_Required task_:
Please write out every one of the entries below word for word, changing nothing.

(Data excerpts)

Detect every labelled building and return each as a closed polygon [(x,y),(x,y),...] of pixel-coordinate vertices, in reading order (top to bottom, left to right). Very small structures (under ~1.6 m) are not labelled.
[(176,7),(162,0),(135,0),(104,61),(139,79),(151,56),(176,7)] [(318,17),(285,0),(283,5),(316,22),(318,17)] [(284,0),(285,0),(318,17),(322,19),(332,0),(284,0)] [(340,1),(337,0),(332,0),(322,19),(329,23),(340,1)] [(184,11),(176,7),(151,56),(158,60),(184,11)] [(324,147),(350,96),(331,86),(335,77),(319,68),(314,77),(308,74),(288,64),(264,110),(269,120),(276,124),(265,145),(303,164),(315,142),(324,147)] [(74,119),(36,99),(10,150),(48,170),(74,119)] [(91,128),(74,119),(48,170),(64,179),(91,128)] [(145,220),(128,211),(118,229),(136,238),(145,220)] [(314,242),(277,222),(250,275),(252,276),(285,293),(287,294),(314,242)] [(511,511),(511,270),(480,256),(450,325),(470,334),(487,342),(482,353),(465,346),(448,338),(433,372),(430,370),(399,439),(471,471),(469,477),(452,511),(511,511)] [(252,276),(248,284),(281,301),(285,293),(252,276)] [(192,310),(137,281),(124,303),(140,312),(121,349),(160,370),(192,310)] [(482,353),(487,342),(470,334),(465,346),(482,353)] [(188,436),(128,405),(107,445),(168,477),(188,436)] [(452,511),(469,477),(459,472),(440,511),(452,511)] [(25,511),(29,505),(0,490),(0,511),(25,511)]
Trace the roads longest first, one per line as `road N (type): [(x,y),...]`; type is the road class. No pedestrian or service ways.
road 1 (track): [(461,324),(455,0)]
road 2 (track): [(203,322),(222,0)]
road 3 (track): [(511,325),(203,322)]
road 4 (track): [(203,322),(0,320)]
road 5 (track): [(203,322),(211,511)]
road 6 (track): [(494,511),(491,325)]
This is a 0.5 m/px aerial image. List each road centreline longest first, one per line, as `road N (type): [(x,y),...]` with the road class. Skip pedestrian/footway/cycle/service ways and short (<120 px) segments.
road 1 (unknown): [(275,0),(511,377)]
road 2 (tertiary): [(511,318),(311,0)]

_Reply to the task_:
Detect every labelled building and return each as a closed polygon [(x,y),(x,y),...] of pixel-coordinate vertices, in reading order (top to bottom, left to right). Very small structures (under ~1.6 m) are not labelled.
[(176,7),(162,0),(135,0),(104,61),(139,79),(151,56),(176,7)] [(318,17),(285,0),(283,5),(316,22),(318,17)] [(284,0),(285,0),(318,17),(322,19),(332,0),(284,0)] [(340,1),(337,0),(332,0),(322,19),(329,23),(340,1)] [(184,11),(176,7),(151,56),(158,60),(184,11)] [(324,147),(350,96),(331,86),(335,77),(319,68),(314,77),(308,74),(288,64),(264,110),(269,120),(276,124),(265,145),(303,164),(315,142),(324,147)] [(74,119),(36,99),(10,150),(48,170),(74,119)] [(91,128),(74,119),(48,170),(64,179),(91,128)] [(145,220),(128,211),(118,229),(136,238),(145,220)] [(314,242),(277,222),(250,275),(252,276),(285,293),(287,294),(314,242)] [(511,511),(511,270),(480,256),(450,325),(470,334),(487,342),(482,353),(465,346),(448,338),(433,372),(430,370),(399,439),(471,471),(469,477),(452,511),(511,511)] [(252,276),(248,284),(281,301),(285,293),(252,276)] [(192,310),(137,281),(124,303),(140,312),(121,349),(160,370),(192,310)] [(482,353),(487,342),(470,334),(465,346),(482,353)] [(188,436),(128,405),(107,445),(168,477),(188,436)] [(452,511),(469,477),(459,472),(440,511),(452,511)] [(25,511),(29,505),(0,490),(0,511),(25,511)]
Trace the roads longest first, one per line as `road N (type): [(x,y),...]`; type is the road class. No pedestrian or service ways.
road 1 (track): [(461,324),(455,0)]
road 2 (track): [(203,322),(222,0)]
road 3 (track): [(511,325),(203,322)]
road 4 (track): [(203,322),(0,320)]
road 5 (track): [(203,322),(211,511)]
road 6 (track): [(494,511),(491,325)]
This is a 0.5 m/px aerial image. List each road centreline longest first, one per line, as `road N (type): [(x,y),...]` with the road class. Skip pedestrian/footway/cycle/service ways and short (<120 px) segments.
road 1 (unknown): [(275,0),(511,377)]
road 2 (tertiary): [(511,318),(311,0)]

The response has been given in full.